(Scene images with change listings)
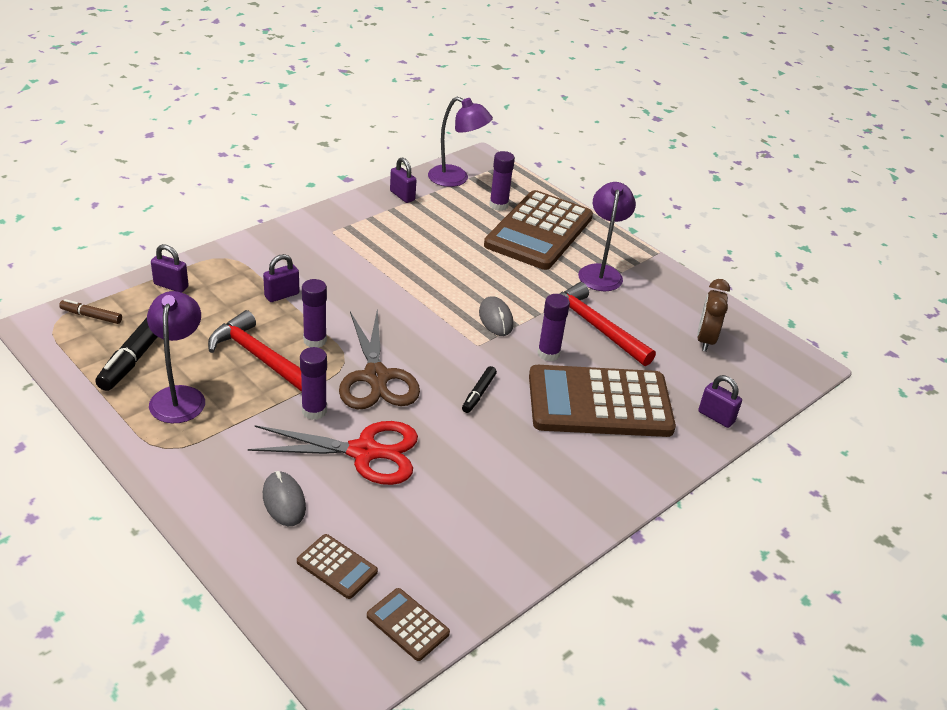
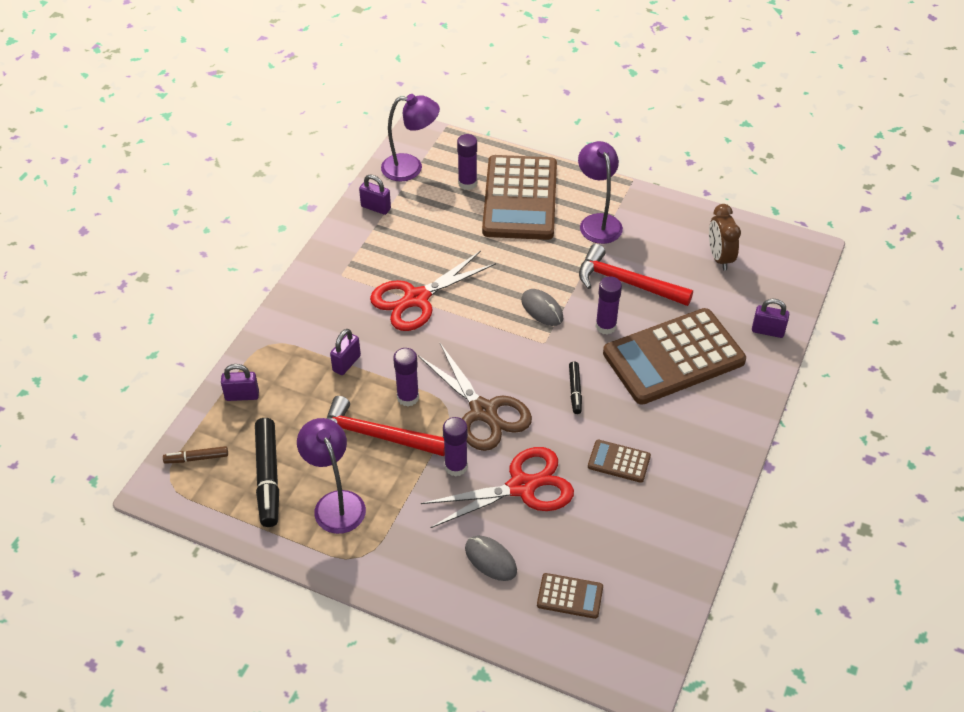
camera: 20 degrees left, 10 degrees up
brown calculator [367,588,450,661] -> brown calculator moved to [588,440,651,483]
none -> red scissors [370,251,496,331]

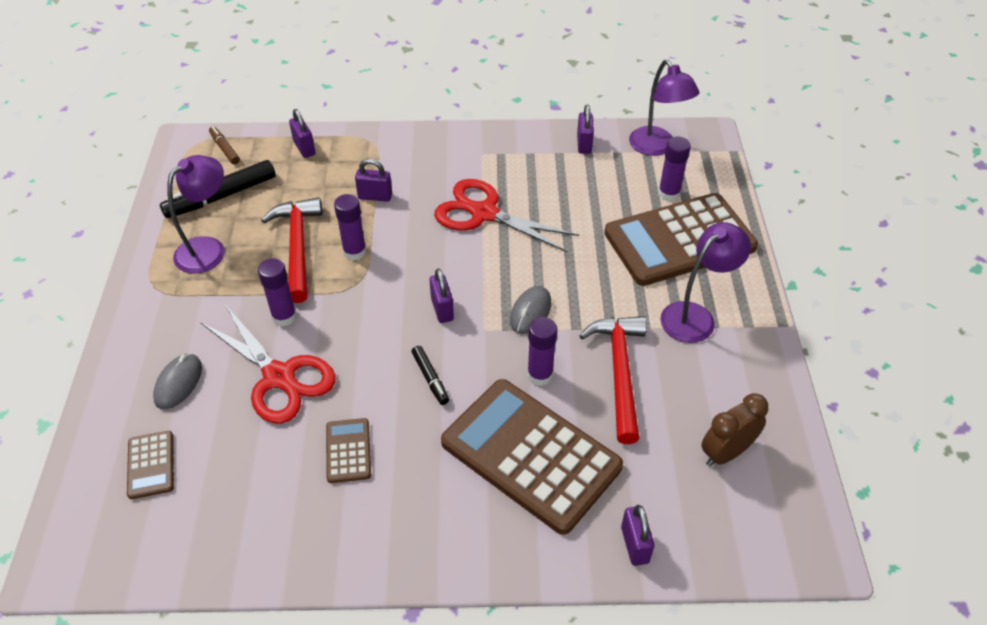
camera: 65 degrees right, 0 degrees up
brown scissors [418,343,532,451] -> none
black marker [569,361,582,414] -> black marker turned 90 degrees counterclockwise [412,346,449,405]
none -> purple padlock [430,268,454,323]

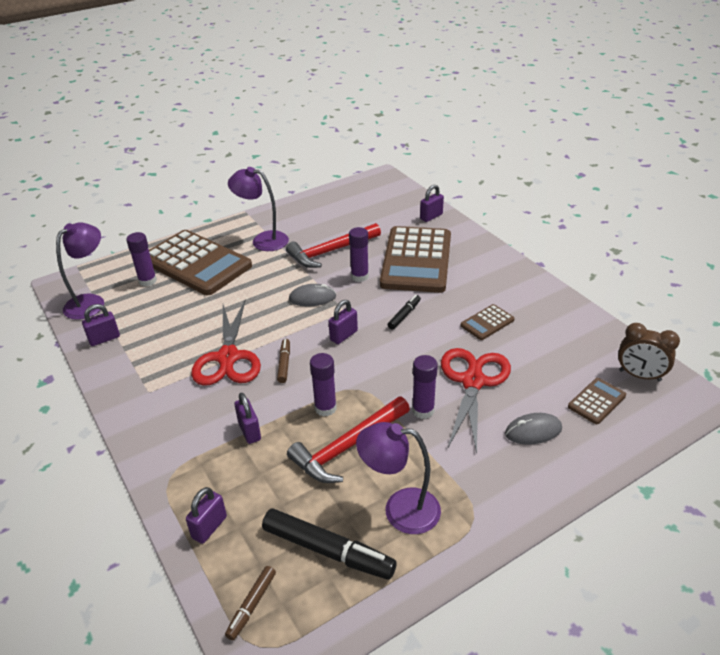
camera: 120 degrees left, 10 degrees down
brown clock [701,393,768,466] -> brown clock moved to [618,323,680,381]
none -> brown marker [277,339,290,383]

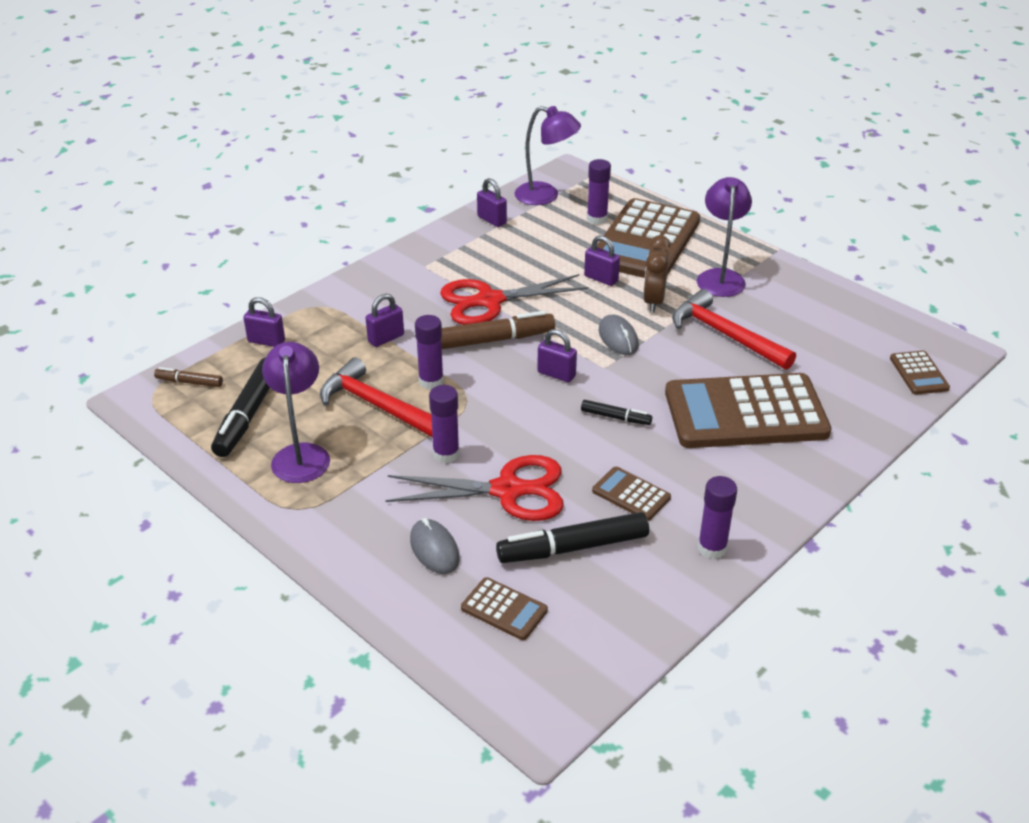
camera: 75 degrees right, 0 degrees up
brown marker [277,339,290,383] -> brown marker [441,311,555,349], size x1.90
purple glue stick [349,227,369,282] -> purple glue stick moved to [698,476,737,559]
purple padlock [420,185,444,222] -> purple padlock moved to [584,235,620,286]
brown clock [618,323,680,381] -> brown clock moved to [643,235,671,312]
none -> black marker [496,512,649,563]
none -> brown calculator [890,351,950,395]

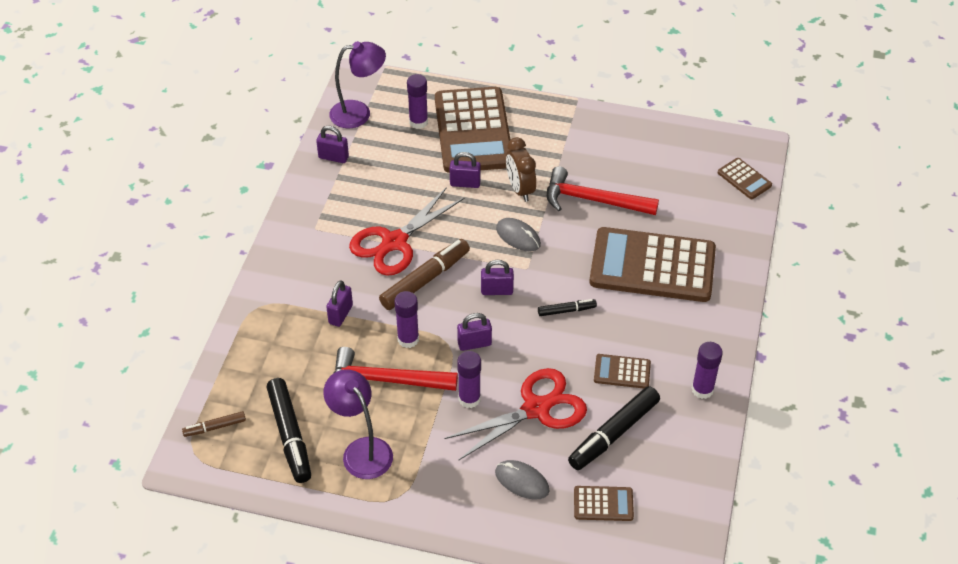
camera: 30 degrees left, 10 degrees up
purple padlock [243,297,285,347] -> purple padlock moved to [457,313,492,351]
brown calculator [665,373,832,448] -> brown calculator turned 45 degrees clockwise [589,227,716,302]
purple lamp [697,177,752,297] -> none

What you have to do: From the opening line of the entries above to the line that holds "brown scissors [418,343,532,451] -> none", inclusive, reproduce each line exactly and omit any picture.

Task solution:
camera: 20 degrees left, 10 degrees up
brown calculator [367,588,450,661] -> brown calculator moved to [588,440,651,483]
none -> red scissors [370,251,496,331]

camera: 65 degrees right, 0 degrees up
brown scissors [418,343,532,451] -> none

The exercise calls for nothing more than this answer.